WHAT TO WORK ON
Exactly as they appear, reproduce the lines from the one holding "BARO pin SCL: D7 -> D8" through the last line of the material below.

DATA TO EXAMINE
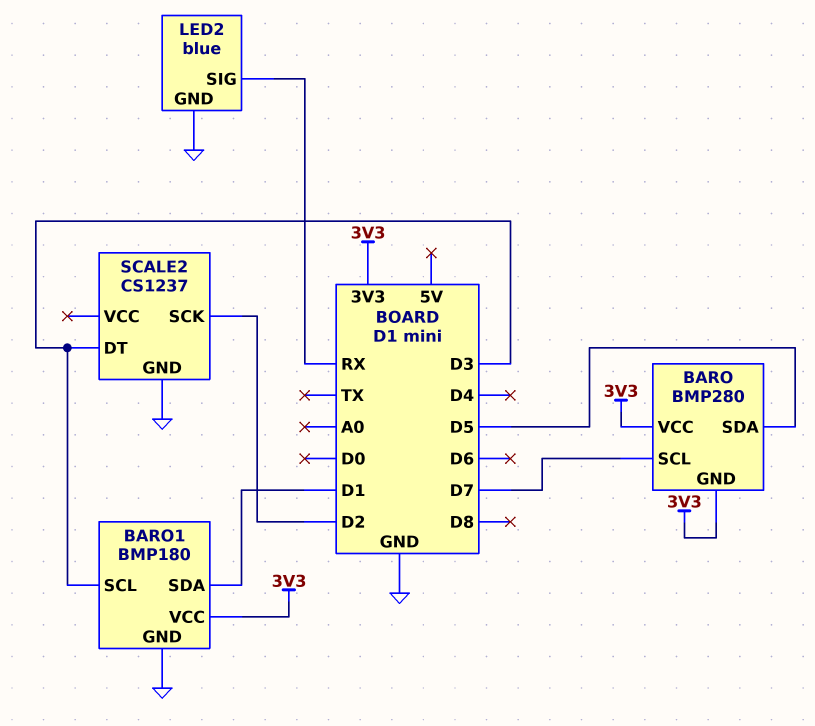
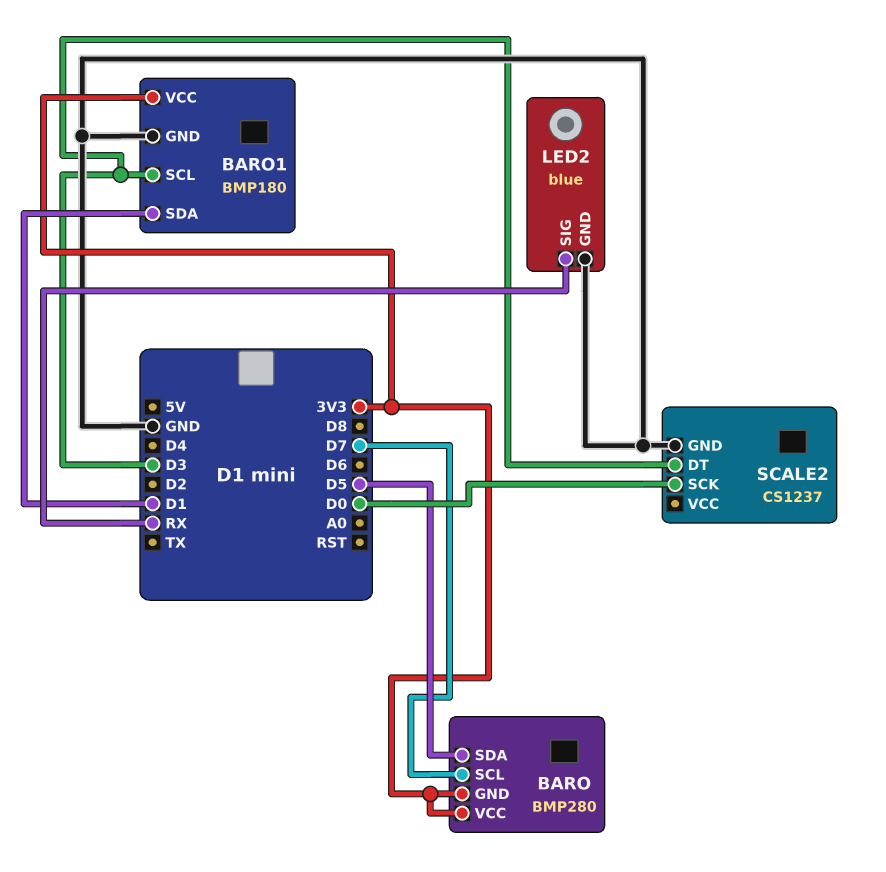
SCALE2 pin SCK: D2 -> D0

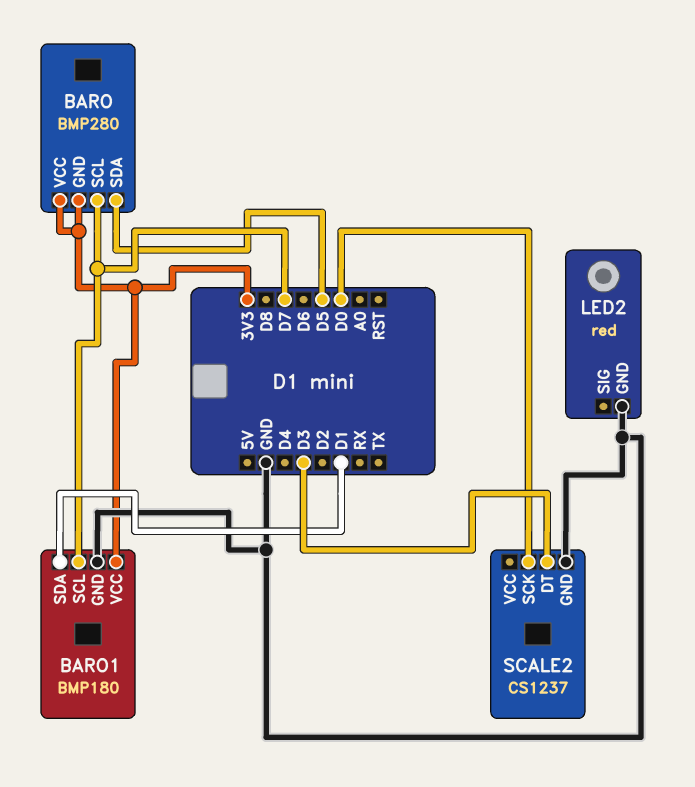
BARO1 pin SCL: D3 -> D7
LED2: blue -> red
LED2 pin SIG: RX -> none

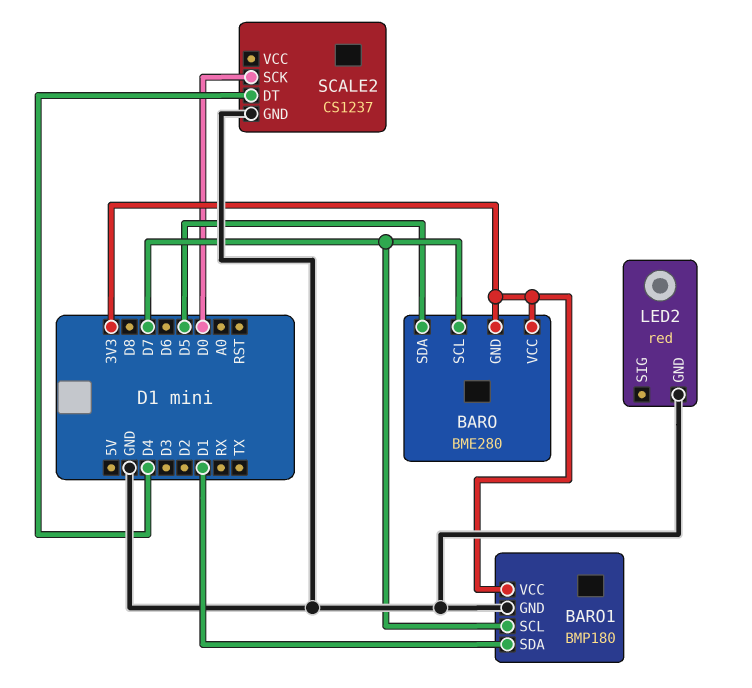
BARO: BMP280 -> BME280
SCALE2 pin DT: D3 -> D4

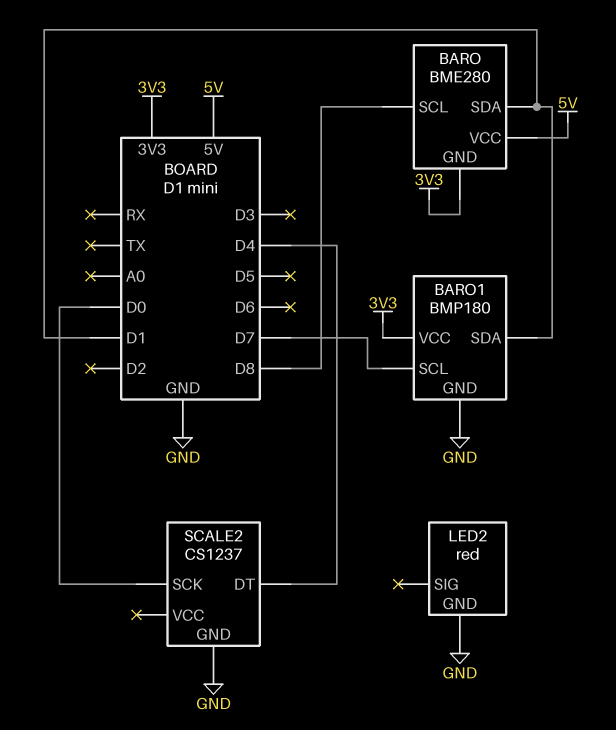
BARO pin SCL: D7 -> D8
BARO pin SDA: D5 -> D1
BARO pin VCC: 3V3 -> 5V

YOUR RESPONSE
BARO pin SCL: D7 -> D8
BARO pin SDA: D5 -> D1
BARO pin VCC: 3V3 -> 5V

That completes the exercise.